_How to complete this task_.
Your copy must hold all of the data below, unchanged and without images.

===== Data provided =====

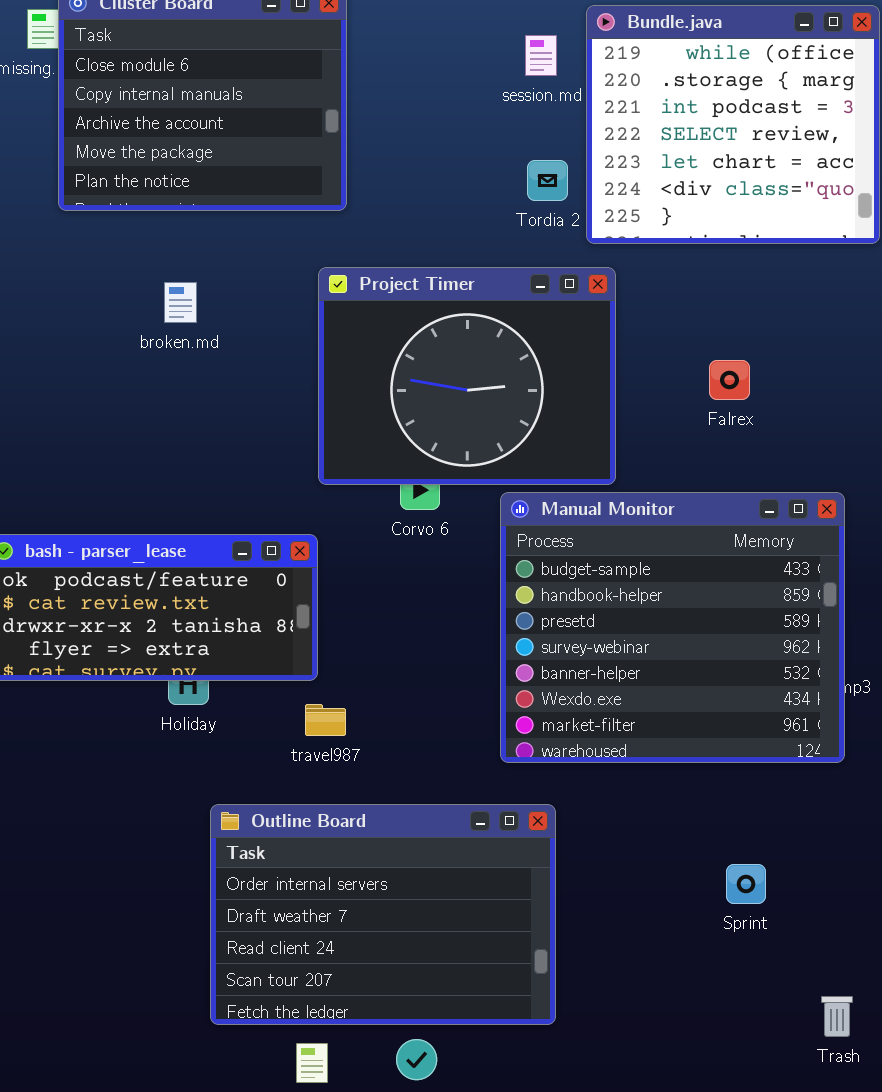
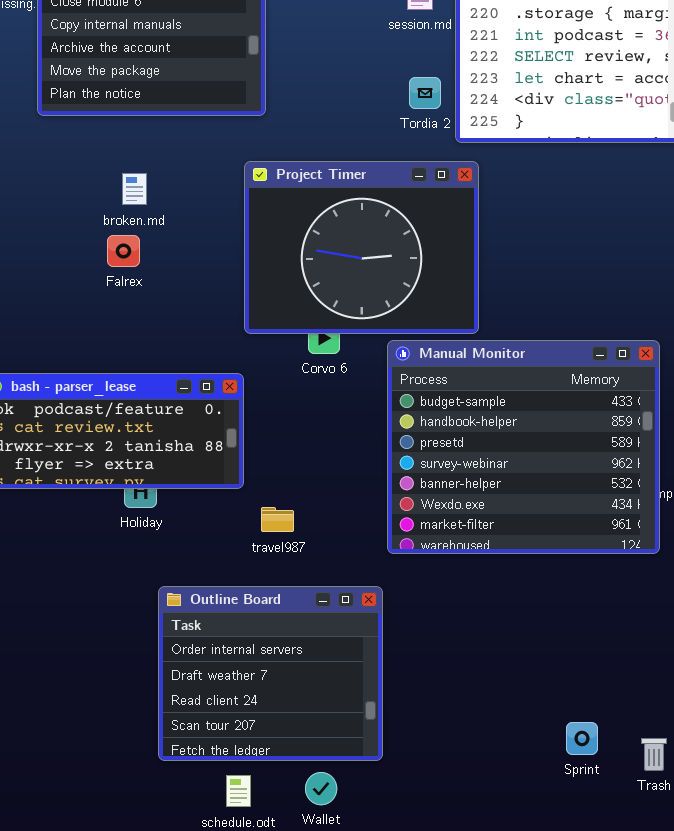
Falrex: [709,360,750,400] -> [107,235,140,267], moved
travel987: [305,704,346,736] -> [261,507,294,532], moved
Outline Board: [210,804,556,1025] -> [158,586,383,761], resized
Sprint: [726,864,766,904] -> [566,722,598,755], moved

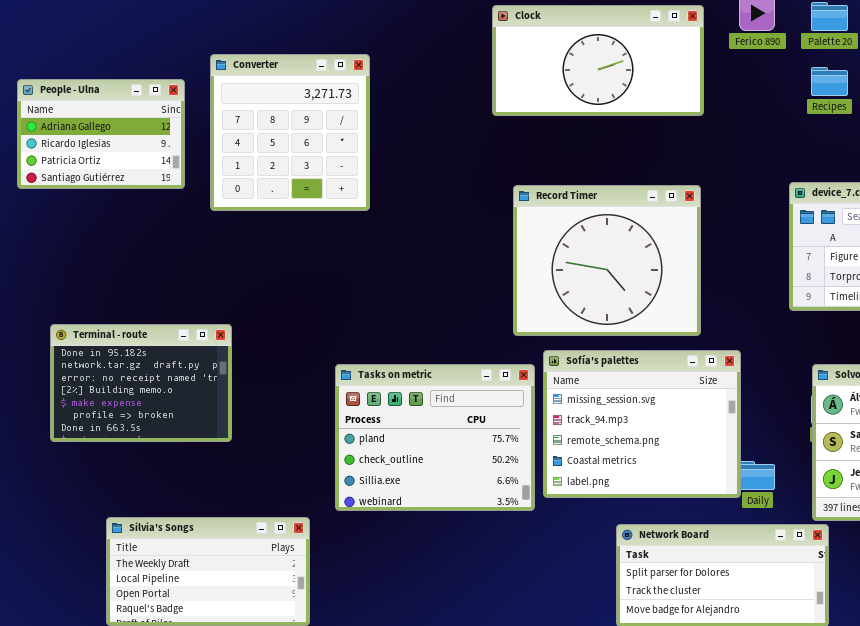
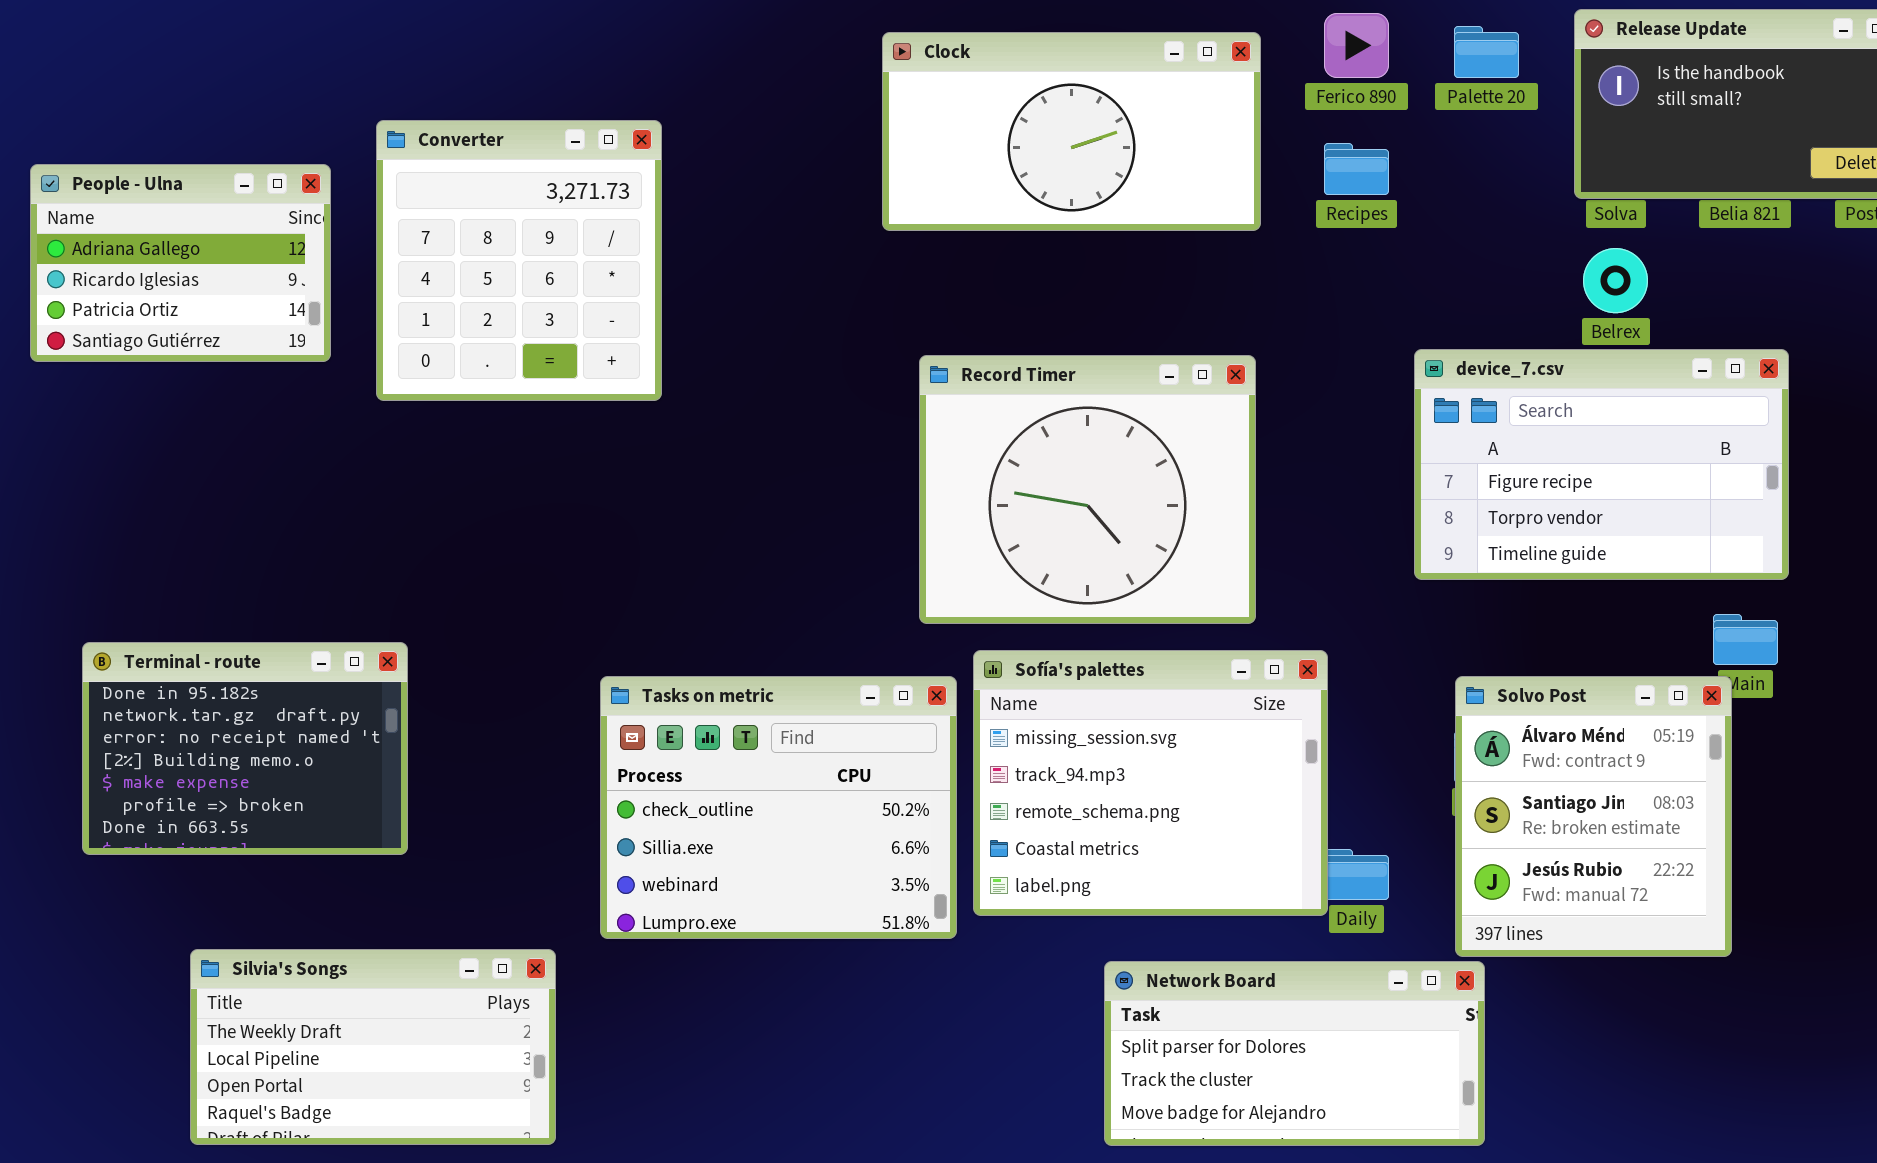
Recipes: [811,67,848,96] -> [1324,143,1389,195], moved
Terminal - route: [50,324,232,442] -> [82,642,408,855], moved
Tasks on metric: [335,364,535,511] -> [600,676,957,939], scrolled down 1 row

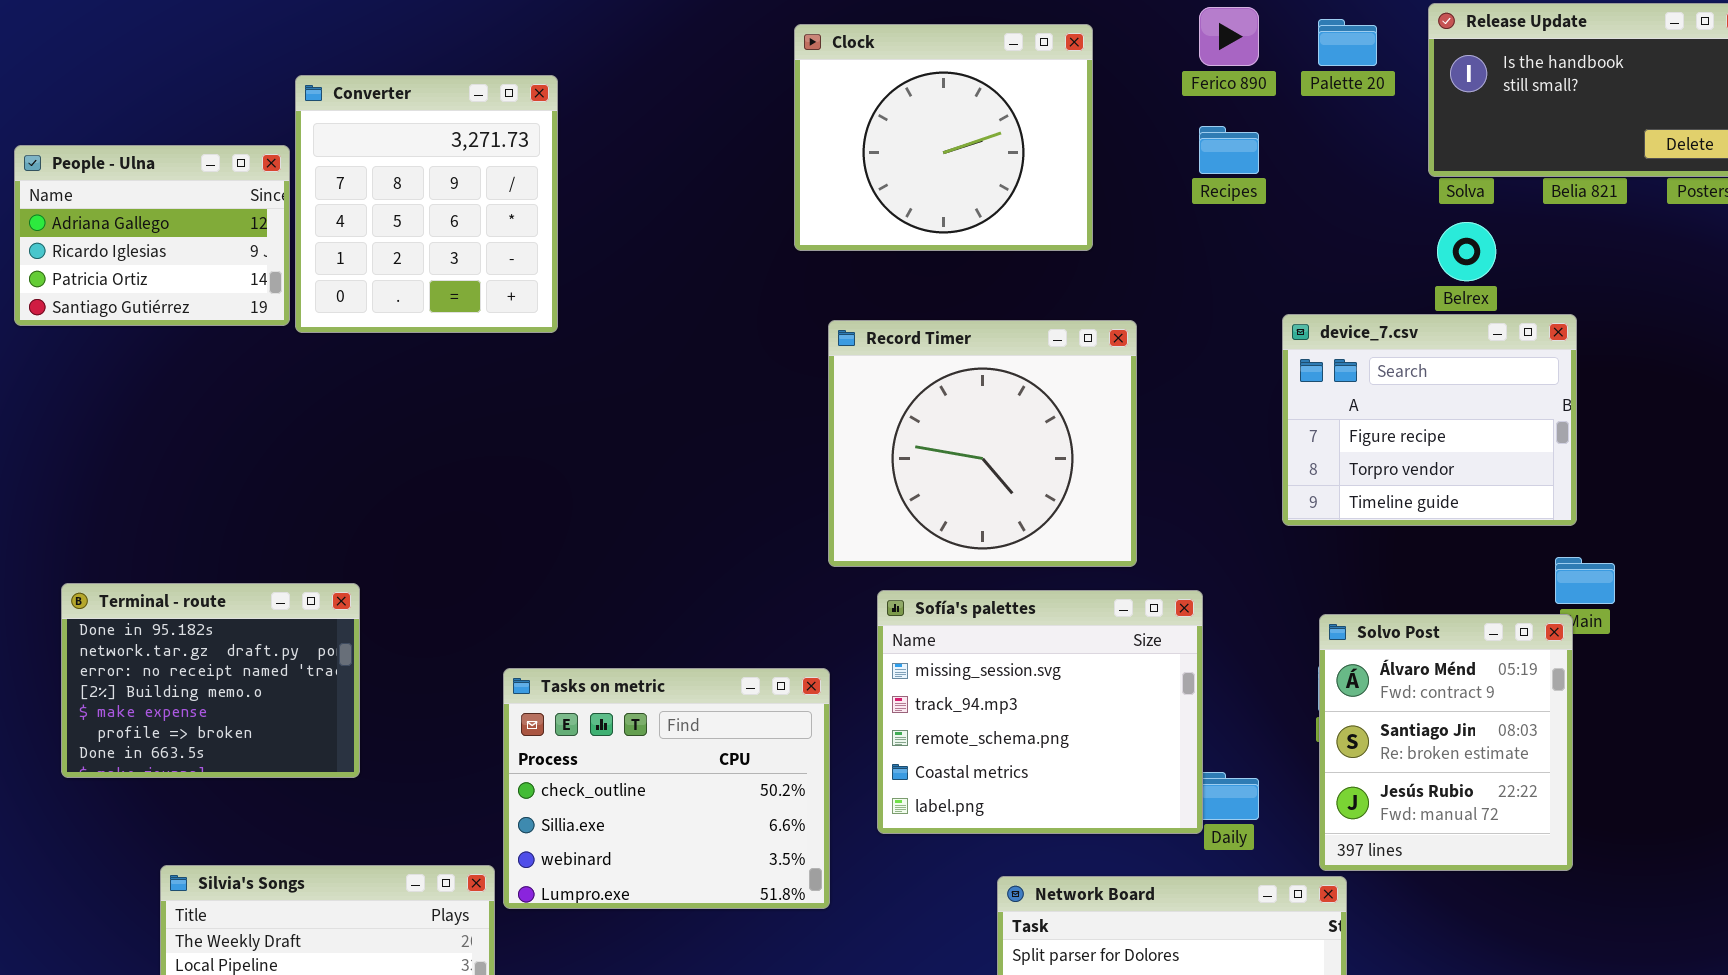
Clock: [882,32,1261,231] -> [794,24,1093,251], resized
Converter: [376,120,662,401] -> [295,75,558,333], moved
device_7.csv: [1414,349,1789,580] -> [1282,314,1577,526], resized
Tasks on metric: [600,676,957,939] -> [503,668,830,909], moved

=====

_Solution for this exercise_.
Falrex: [709,360,750,400] -> [107,235,140,267], moved
travel987: [305,704,346,736] -> [261,507,294,532], moved
Outline Board: [210,804,556,1025] -> [158,586,383,761], resized
Sprint: [726,864,766,904] -> [566,722,598,755], moved

Recipes: [811,67,848,96] -> [1324,143,1389,195], moved
Terminal - route: [50,324,232,442] -> [82,642,408,855], moved
Tasks on metric: [335,364,535,511] -> [600,676,957,939], scrolled down 1 row

Clock: [882,32,1261,231] -> [794,24,1093,251], resized
Converter: [376,120,662,401] -> [295,75,558,333], moved
device_7.csv: [1414,349,1789,580] -> [1282,314,1577,526], resized
Tasks on metric: [600,676,957,939] -> [503,668,830,909], moved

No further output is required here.